*WORK REQUEST*.
Look for the line that contains "(307, 134) = (236, 69): red"; output that line and every line after it exactly, through the final line of the material below, and nothing else.

*DATA EXCERPT*.
========================================
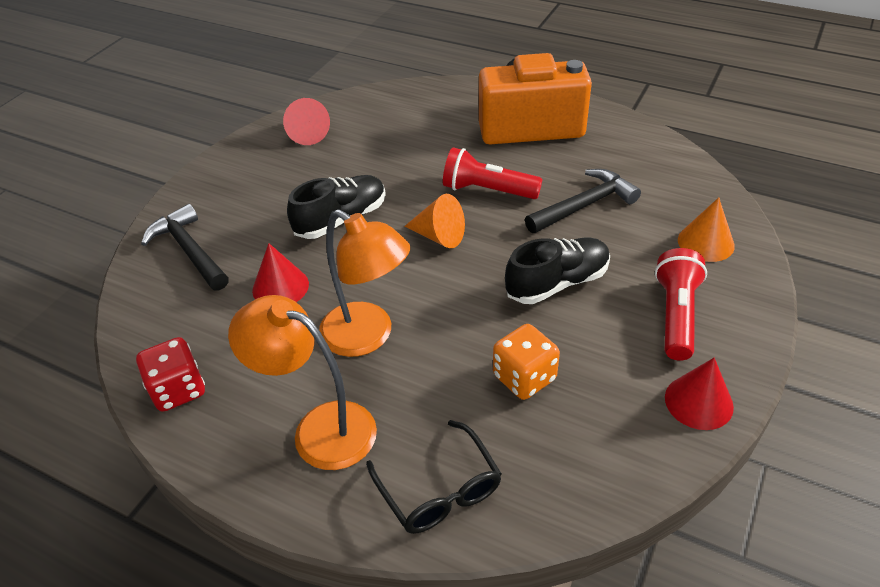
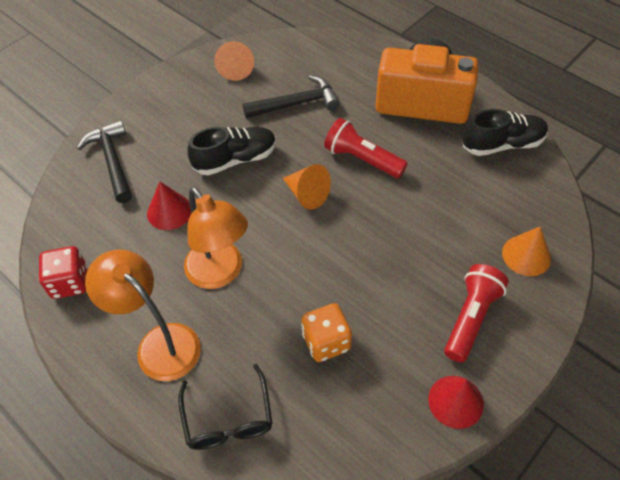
camera: 15 degrees right, 10 degrees up
(307, 134) = (236, 69): red cone -> orange cone
(557, 283) = (385, 263): black shoe -> black shoe (502, 144)
(584, 205) = (437, 193): black hammer -> black hammer (296, 104)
========================================
*OUTPUT OF THE TASK*.
(307, 134) = (236, 69): red cone -> orange cone
(557, 283) = (385, 263): black shoe -> black shoe (502, 144)
(584, 205) = (437, 193): black hammer -> black hammer (296, 104)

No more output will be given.